[What is expected]
Swap every "given" in the entries below for "listed" and leave everything else unchanged.

[Data for this exercise]
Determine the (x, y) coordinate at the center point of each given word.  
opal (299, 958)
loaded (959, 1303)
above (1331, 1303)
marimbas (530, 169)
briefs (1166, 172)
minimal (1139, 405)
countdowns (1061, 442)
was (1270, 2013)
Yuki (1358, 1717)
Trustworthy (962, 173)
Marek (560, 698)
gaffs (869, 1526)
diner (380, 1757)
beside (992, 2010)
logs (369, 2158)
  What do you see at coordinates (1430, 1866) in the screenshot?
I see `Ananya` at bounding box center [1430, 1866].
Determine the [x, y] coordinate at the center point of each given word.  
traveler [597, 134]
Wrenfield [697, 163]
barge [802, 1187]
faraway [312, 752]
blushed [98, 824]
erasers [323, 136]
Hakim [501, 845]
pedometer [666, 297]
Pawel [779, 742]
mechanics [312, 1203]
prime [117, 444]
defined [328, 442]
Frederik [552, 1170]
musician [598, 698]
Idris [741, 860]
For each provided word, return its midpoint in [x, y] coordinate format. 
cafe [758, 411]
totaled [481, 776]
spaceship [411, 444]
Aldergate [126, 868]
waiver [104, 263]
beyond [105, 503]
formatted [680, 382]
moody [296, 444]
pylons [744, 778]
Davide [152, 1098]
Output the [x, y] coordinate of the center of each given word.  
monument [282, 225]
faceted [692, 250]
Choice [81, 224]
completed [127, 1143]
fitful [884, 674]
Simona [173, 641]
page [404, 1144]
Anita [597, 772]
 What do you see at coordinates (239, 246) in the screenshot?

[Exercise result]
Determine the (x, y) coordinate at the center point of each listed word.  
opal (299, 958)
loaded (959, 1303)
above (1331, 1303)
marimbas (530, 169)
briefs (1166, 172)
minimal (1139, 405)
countdowns (1061, 442)
was (1270, 2013)
Yuki (1358, 1717)
Trustworthy (962, 173)
Marek (560, 698)
gaffs (869, 1526)
diner (380, 1757)
beside (992, 2010)
logs (369, 2158)
  What do you see at coordinates (1430, 1866) in the screenshot?
I see `Ananya` at bounding box center [1430, 1866].
Determine the [x, y] coordinate at the center point of each listed word.  
traveler [597, 134]
Wrenfield [697, 163]
barge [802, 1187]
faraway [312, 752]
blushed [98, 824]
erasers [323, 136]
Hakim [501, 845]
pedometer [666, 297]
Pawel [779, 742]
mechanics [312, 1203]
prime [117, 444]
defined [328, 442]
Frederik [552, 1170]
musician [598, 698]
Idris [741, 860]
For each provided word, return its midpoint in [x, y] coordinate format. 
cafe [758, 411]
totaled [481, 776]
spaceship [411, 444]
Aldergate [126, 868]
waiver [104, 263]
beyond [105, 503]
formatted [680, 382]
moody [296, 444]
pylons [744, 778]
Davide [152, 1098]
Output the [x, y] coordinate of the center of each listed word.  
monument [282, 225]
faceted [692, 250]
Choice [81, 224]
completed [127, 1143]
fitful [884, 674]
Simona [173, 641]
page [404, 1144]
Anita [597, 772]
 What do you see at coordinates (239, 246) in the screenshot?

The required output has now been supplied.